• [MATERIAL FOR THE TASK]:
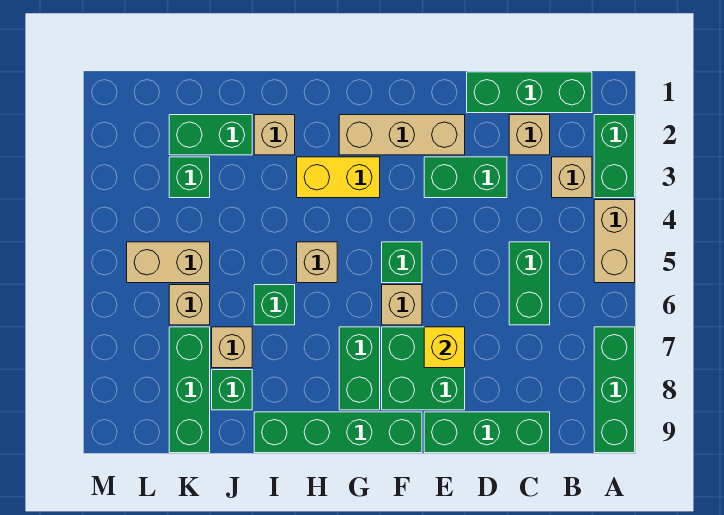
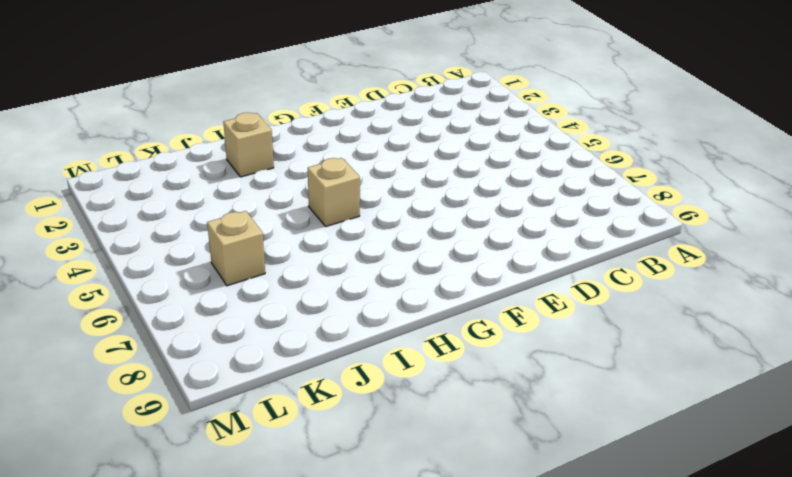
none -> green brick A2:A3 level 1
none -> tan brick A4:A5 level 1
none -> green brick A7:A9 level 1

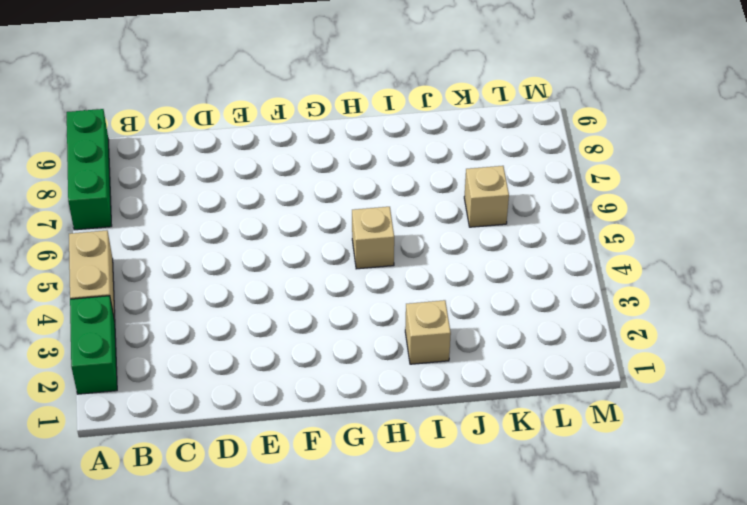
none -> green brick B1:D1 level 1
none -> tan brick B3 level 1
none -> tan brick C2 level 1

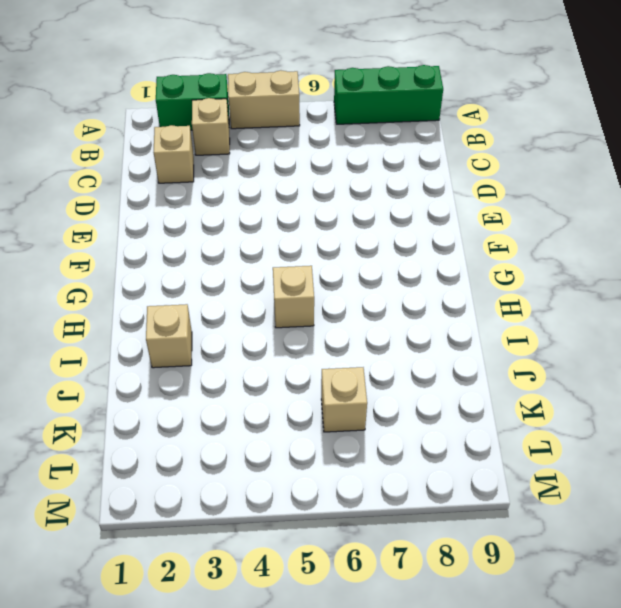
none -> green brick B1:D1 level 1
none -> green brick C5:C6 level 1
none -> green brick C9:E9 level 1

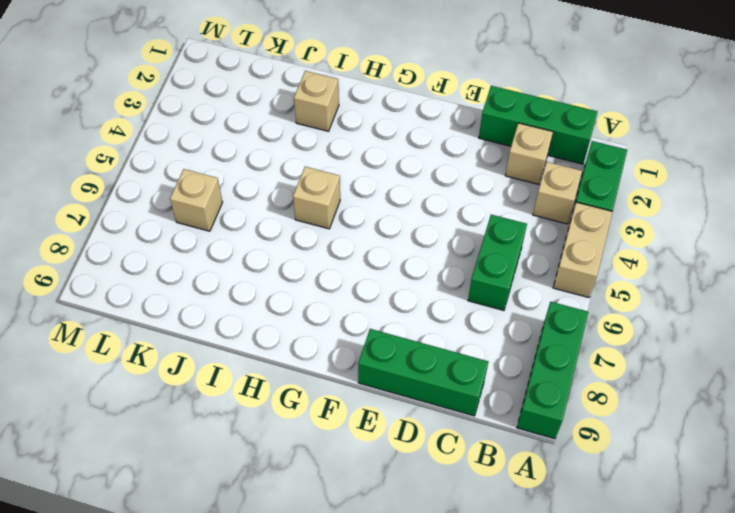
none -> green brick D3:E3 level 1
none -> tan brick E2:G2 level 1
none -> green brick E7:F8 level 1

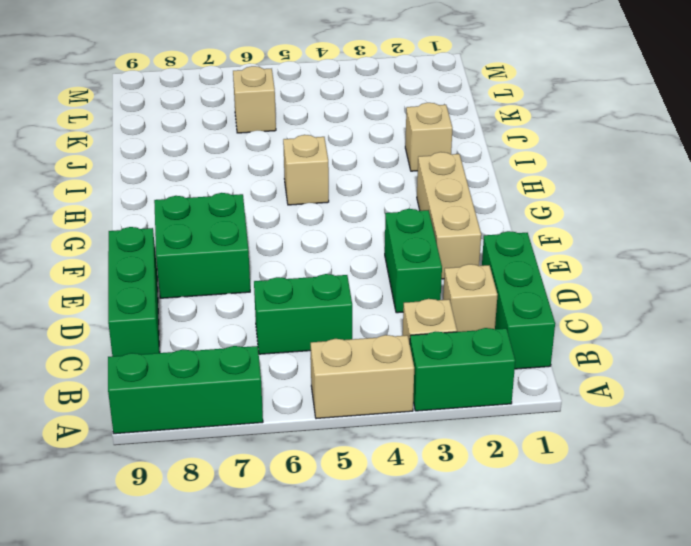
none -> green brick F5 level 1
none -> tan brick F6 level 1
none -> green brick F9:I9 level 1

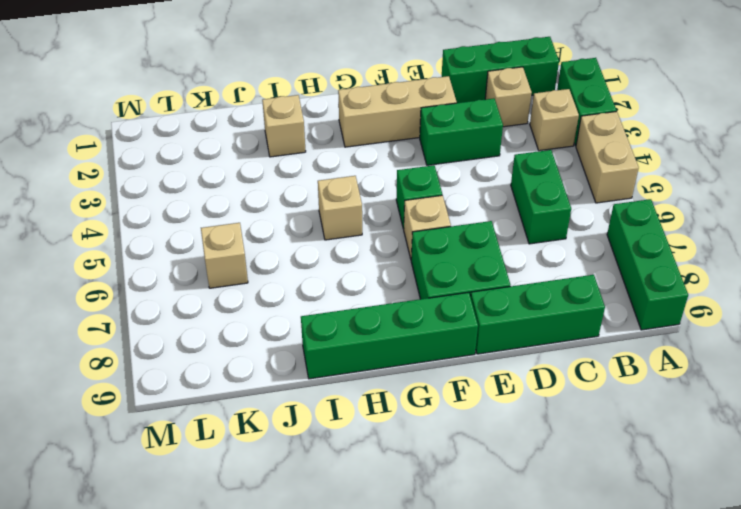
none -> yellow brick G3:H3 level 1
none -> green brick G7:G8 level 1
none -> green brick I6 level 1

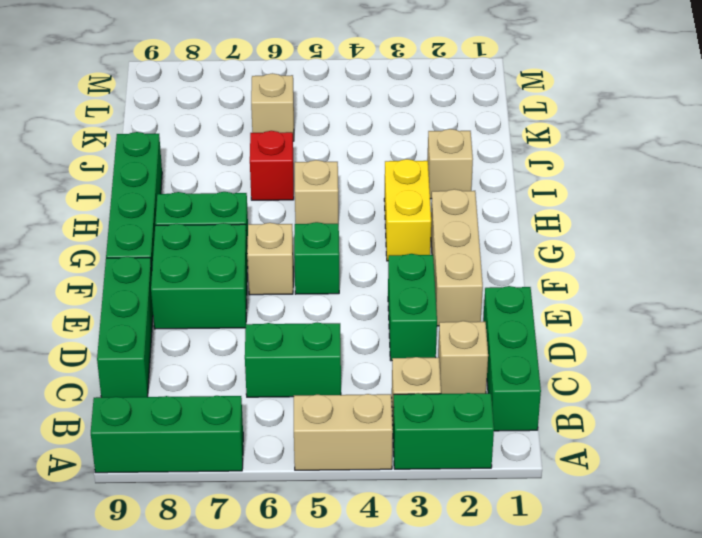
red brick I6 level 1 -> green brick I6 level 1
none -> green brick J2:K2 level 1
none -> tan brick J7 level 1
none -> green brick J8 level 1

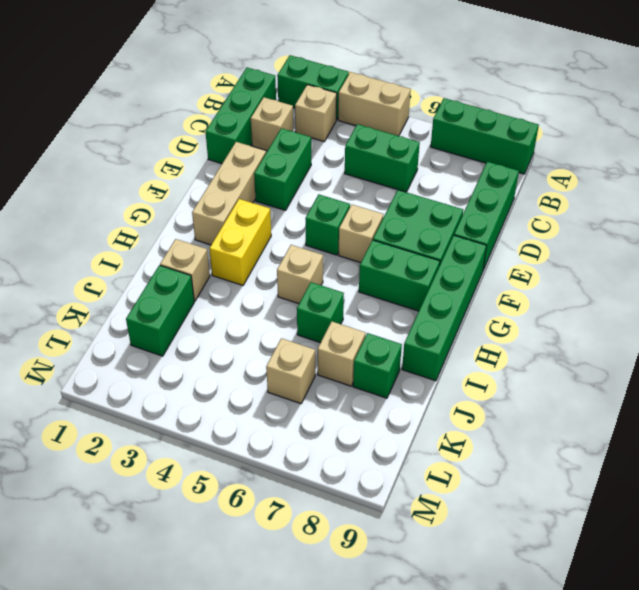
none -> green brick K3 level 1
none -> tan brick K5:L5 level 1
none -> green brick K7:K9 level 1

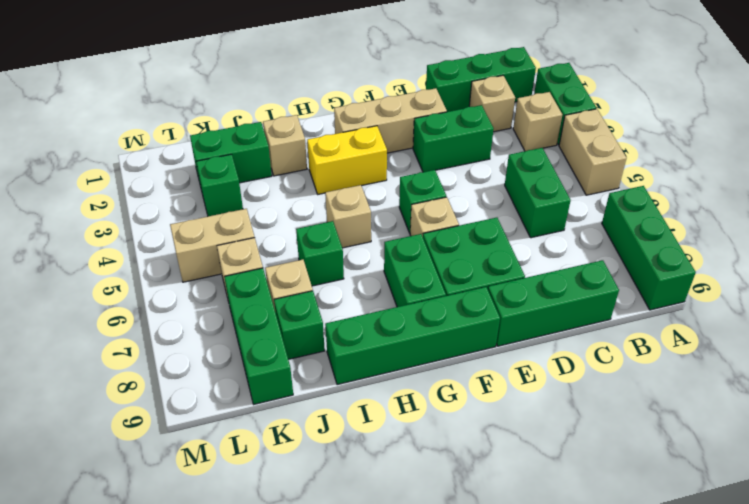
none -> yellow brick E7 level 2

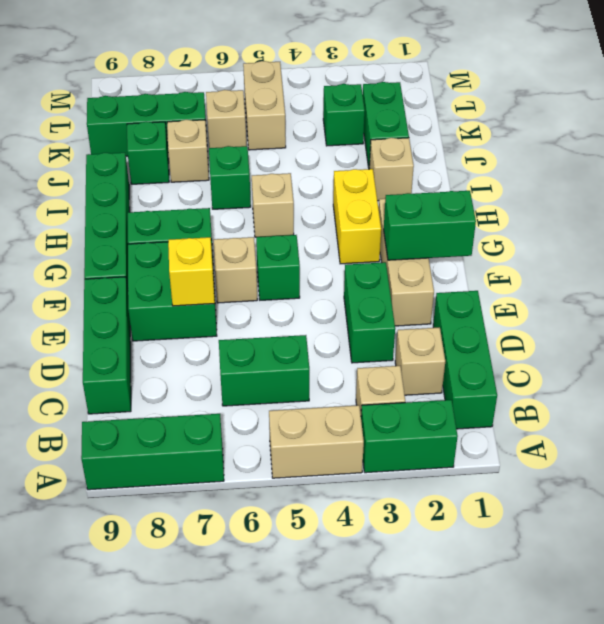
green brick F1:F2 level 2 -> none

• [TRY IT]: Exactly as they stand, write the lines from the one holding "none -> tan brick E2:G2 level 1" to the end of the material, both ends included. Do not copy the pictures.

• [TASK RESPONSE]:
none -> tan brick E2:G2 level 1
none -> green brick E7:F8 level 1

none -> green brick F5 level 1
none -> tan brick F6 level 1
none -> green brick F9:I9 level 1

none -> yellow brick G3:H3 level 1
none -> green brick G7:G8 level 1
none -> green brick I6 level 1

red brick I6 level 1 -> green brick I6 level 1
none -> green brick J2:K2 level 1
none -> tan brick J7 level 1
none -> green brick J8 level 1

none -> green brick K3 level 1
none -> tan brick K5:L5 level 1
none -> green brick K7:K9 level 1

none -> yellow brick E7 level 2

green brick F1:F2 level 2 -> none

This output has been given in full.